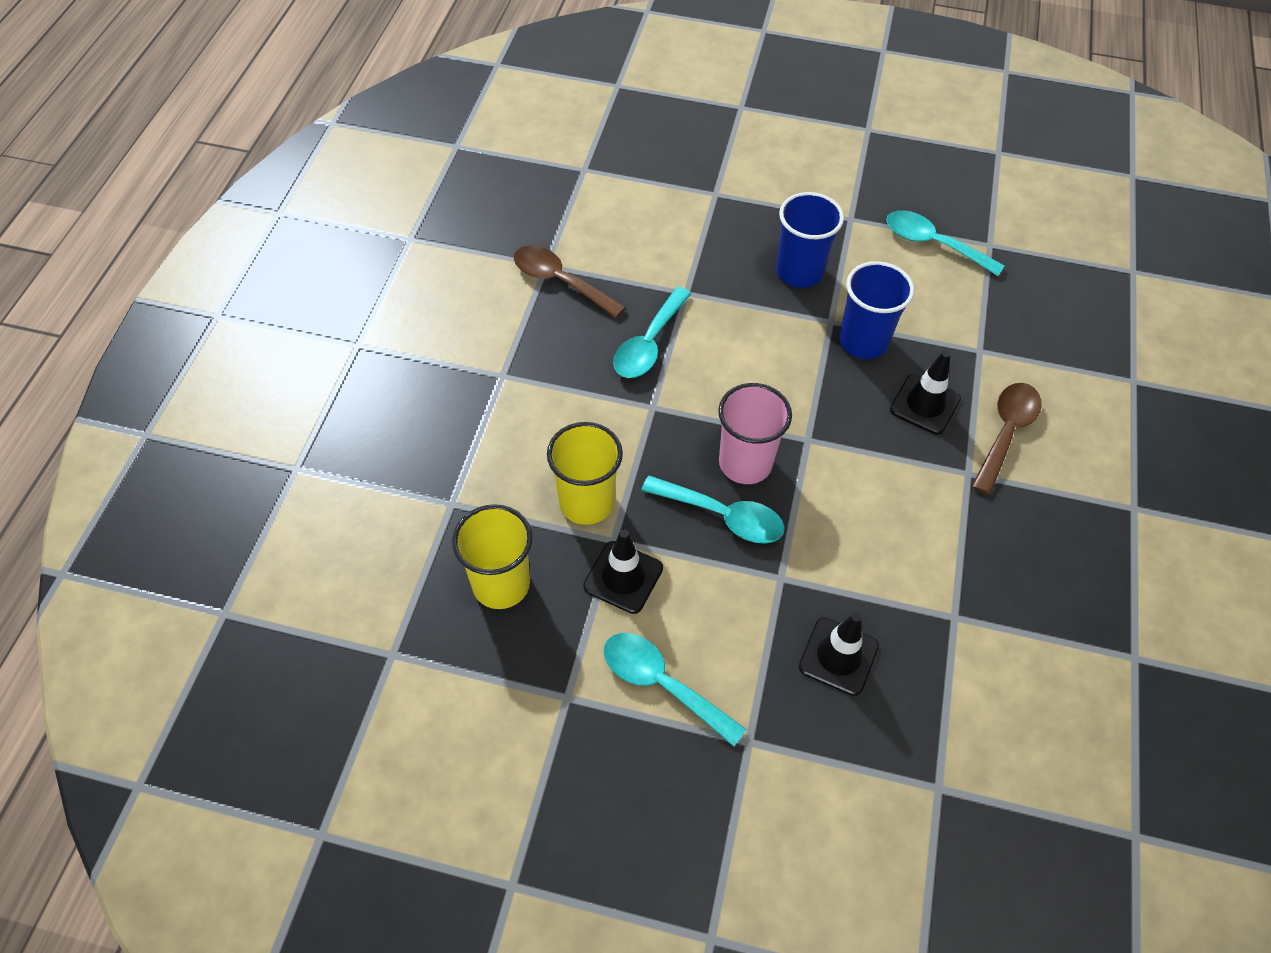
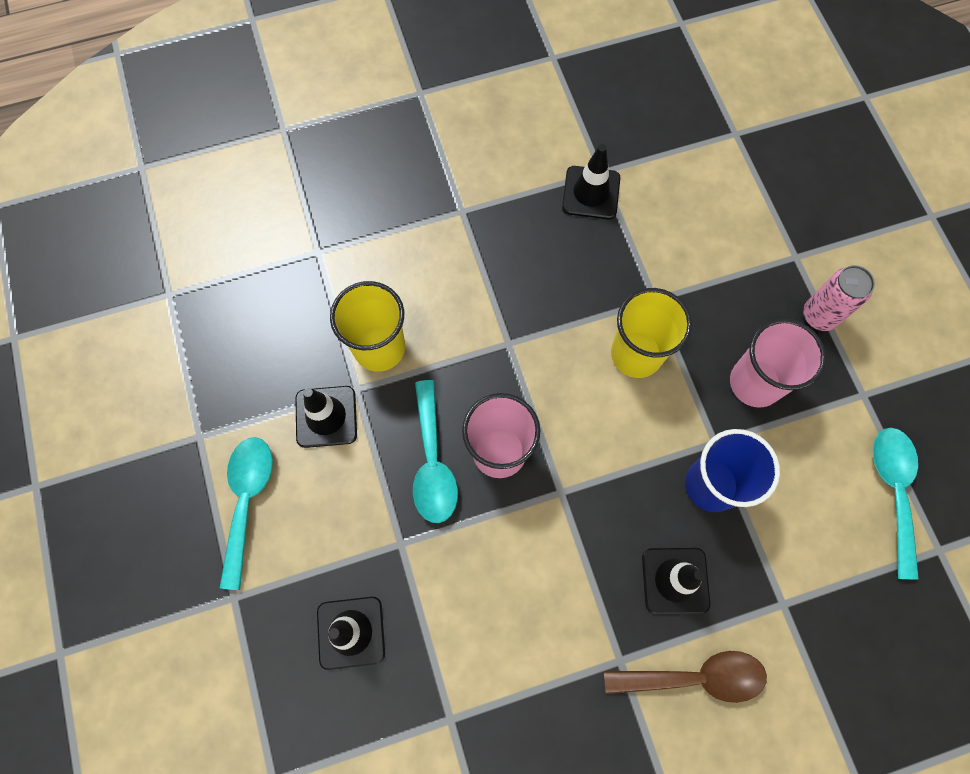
camera: 60 degrees right, 15 degrees up
(501, 584) = (267, 331): yellow cup -> yellow cup (636, 354)
(560, 281) = (591, 193): brown spoon -> black traffic cone
(649, 344) = (574, 302): turquoise spoon -> none
(772, 207) = (819, 315): none -> pink can
(799, 272) = (755, 383): blue cup -> pink cup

★ ★ ★ ★ ★ ★ ★

- **PROBLEM REQUIREMENTS**: Gather up every line in the data above that contains the word "none", copying each one.

- **YOUR RESPONSE**:
(649, 344) = (574, 302): turquoise spoon -> none
(772, 207) = (819, 315): none -> pink can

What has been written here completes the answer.